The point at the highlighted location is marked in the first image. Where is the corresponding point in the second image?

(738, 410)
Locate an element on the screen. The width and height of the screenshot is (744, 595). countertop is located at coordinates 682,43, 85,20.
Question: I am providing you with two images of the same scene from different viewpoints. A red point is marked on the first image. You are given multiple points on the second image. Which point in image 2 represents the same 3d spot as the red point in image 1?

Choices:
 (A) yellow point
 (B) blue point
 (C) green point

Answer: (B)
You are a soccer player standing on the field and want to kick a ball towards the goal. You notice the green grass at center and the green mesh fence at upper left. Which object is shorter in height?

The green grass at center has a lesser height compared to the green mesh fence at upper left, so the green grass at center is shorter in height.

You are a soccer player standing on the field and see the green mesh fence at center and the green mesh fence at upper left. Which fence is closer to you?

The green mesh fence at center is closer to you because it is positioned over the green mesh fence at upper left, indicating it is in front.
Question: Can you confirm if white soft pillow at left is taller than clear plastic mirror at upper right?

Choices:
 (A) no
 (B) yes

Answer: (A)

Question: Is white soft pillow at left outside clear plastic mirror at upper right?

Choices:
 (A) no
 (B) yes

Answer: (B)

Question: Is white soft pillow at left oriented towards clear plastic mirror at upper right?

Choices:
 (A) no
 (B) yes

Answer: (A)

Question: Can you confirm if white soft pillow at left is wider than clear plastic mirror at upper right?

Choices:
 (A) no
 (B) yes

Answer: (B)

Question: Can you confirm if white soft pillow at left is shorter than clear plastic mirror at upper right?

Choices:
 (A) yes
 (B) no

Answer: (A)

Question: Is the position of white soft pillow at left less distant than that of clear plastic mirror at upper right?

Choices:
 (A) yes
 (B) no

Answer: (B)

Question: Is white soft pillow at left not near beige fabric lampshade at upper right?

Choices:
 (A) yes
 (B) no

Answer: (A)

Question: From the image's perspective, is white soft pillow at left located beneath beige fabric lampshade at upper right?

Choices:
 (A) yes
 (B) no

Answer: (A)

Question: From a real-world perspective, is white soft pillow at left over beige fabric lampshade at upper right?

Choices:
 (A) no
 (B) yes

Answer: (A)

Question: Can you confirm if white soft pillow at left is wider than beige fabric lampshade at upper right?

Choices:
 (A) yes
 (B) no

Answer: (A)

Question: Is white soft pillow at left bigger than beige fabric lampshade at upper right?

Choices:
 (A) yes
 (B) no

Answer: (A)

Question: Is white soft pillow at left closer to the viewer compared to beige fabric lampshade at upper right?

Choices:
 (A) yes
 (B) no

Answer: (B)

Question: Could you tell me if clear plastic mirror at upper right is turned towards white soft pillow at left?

------------------------------

Directive
Pick out every line in the records above that contains the word "soccer" and copy each of those lines in full.

Written response
You are a soccer player standing on the field and want to kick a ball towards the goal. You notice the green grass at center and the green mesh fence at upper left. Which object is shorter in height?
You are a soccer player standing on the field and see the green mesh fence at center and the green mesh fence at upper left. Which fence is closer to you?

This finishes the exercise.